## INSTRUCTIONS TO FOLLOW
Somewhere below is a line with "Light Team: [204,652,568,830]" and, later, a line with "Anna: [696,468,751,512] ->"; repeat those two lines and all the lines between them, exactly as they are.

## Collected data entries

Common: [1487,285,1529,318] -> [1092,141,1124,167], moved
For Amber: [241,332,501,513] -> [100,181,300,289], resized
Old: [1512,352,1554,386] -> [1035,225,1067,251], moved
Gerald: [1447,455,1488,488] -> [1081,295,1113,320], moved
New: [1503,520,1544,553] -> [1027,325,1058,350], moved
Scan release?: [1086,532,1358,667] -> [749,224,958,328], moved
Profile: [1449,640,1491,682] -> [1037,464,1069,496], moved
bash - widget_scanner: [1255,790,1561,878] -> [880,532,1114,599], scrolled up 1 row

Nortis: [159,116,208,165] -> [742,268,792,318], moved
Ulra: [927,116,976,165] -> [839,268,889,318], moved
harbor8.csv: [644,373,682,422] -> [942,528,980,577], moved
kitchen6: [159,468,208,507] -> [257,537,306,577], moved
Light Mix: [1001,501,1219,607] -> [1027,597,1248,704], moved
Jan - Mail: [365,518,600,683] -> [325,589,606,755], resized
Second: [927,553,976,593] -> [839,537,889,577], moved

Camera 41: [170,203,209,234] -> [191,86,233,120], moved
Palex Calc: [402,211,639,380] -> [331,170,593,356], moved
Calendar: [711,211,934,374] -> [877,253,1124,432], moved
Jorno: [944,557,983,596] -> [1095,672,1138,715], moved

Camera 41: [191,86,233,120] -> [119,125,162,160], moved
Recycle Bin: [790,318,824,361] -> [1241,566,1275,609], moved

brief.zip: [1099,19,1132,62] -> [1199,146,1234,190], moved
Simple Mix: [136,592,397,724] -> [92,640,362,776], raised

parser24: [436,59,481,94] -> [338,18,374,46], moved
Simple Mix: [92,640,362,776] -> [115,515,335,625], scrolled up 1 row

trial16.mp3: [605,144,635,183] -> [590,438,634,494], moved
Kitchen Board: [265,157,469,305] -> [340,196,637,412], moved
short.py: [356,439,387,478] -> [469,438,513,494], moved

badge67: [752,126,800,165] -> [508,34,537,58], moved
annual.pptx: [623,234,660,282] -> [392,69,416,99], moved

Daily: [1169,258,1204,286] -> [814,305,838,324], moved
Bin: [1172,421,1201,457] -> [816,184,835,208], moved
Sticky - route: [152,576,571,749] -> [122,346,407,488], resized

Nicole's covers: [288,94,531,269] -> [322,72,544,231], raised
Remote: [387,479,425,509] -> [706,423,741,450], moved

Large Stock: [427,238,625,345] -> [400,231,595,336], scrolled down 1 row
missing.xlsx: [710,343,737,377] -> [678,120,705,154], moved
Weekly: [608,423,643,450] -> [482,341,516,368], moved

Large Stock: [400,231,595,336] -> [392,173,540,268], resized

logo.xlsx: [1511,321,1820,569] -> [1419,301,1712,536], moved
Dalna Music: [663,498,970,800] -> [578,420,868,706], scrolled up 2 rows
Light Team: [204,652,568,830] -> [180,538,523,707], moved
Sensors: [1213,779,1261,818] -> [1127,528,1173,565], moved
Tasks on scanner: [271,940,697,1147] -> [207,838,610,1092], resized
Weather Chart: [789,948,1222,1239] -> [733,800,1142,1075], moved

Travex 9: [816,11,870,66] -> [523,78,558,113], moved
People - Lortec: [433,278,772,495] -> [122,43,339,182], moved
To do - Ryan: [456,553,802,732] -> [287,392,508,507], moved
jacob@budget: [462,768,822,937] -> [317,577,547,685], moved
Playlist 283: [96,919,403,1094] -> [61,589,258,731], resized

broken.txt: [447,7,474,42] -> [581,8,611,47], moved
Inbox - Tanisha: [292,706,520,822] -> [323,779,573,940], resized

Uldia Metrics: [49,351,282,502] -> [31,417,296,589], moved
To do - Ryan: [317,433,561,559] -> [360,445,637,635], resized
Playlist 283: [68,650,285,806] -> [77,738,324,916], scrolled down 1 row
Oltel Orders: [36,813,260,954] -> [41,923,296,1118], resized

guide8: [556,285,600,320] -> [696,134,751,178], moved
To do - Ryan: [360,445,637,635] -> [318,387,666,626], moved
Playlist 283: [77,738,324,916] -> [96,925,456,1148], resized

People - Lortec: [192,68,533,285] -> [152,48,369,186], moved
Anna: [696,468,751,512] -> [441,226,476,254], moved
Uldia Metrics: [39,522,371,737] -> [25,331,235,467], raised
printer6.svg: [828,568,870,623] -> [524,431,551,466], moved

## ANSWER AREA
Light Team: [204,652,568,830] -> [180,538,523,707], moved
Sensors: [1213,779,1261,818] -> [1127,528,1173,565], moved
Tasks on scanner: [271,940,697,1147] -> [207,838,610,1092], resized
Weather Chart: [789,948,1222,1239] -> [733,800,1142,1075], moved

Travex 9: [816,11,870,66] -> [523,78,558,113], moved
People - Lortec: [433,278,772,495] -> [122,43,339,182], moved
To do - Ryan: [456,553,802,732] -> [287,392,508,507], moved
jacob@budget: [462,768,822,937] -> [317,577,547,685], moved
Playlist 283: [96,919,403,1094] -> [61,589,258,731], resized

broken.txt: [447,7,474,42] -> [581,8,611,47], moved
Inbox - Tanisha: [292,706,520,822] -> [323,779,573,940], resized

Uldia Metrics: [49,351,282,502] -> [31,417,296,589], moved
To do - Ryan: [317,433,561,559] -> [360,445,637,635], resized
Playlist 283: [68,650,285,806] -> [77,738,324,916], scrolled down 1 row
Oltel Orders: [36,813,260,954] -> [41,923,296,1118], resized

guide8: [556,285,600,320] -> [696,134,751,178], moved
To do - Ryan: [360,445,637,635] -> [318,387,666,626], moved
Playlist 283: [77,738,324,916] -> [96,925,456,1148], resized

People - Lortec: [192,68,533,285] -> [152,48,369,186], moved
Anna: [696,468,751,512] -> [441,226,476,254], moved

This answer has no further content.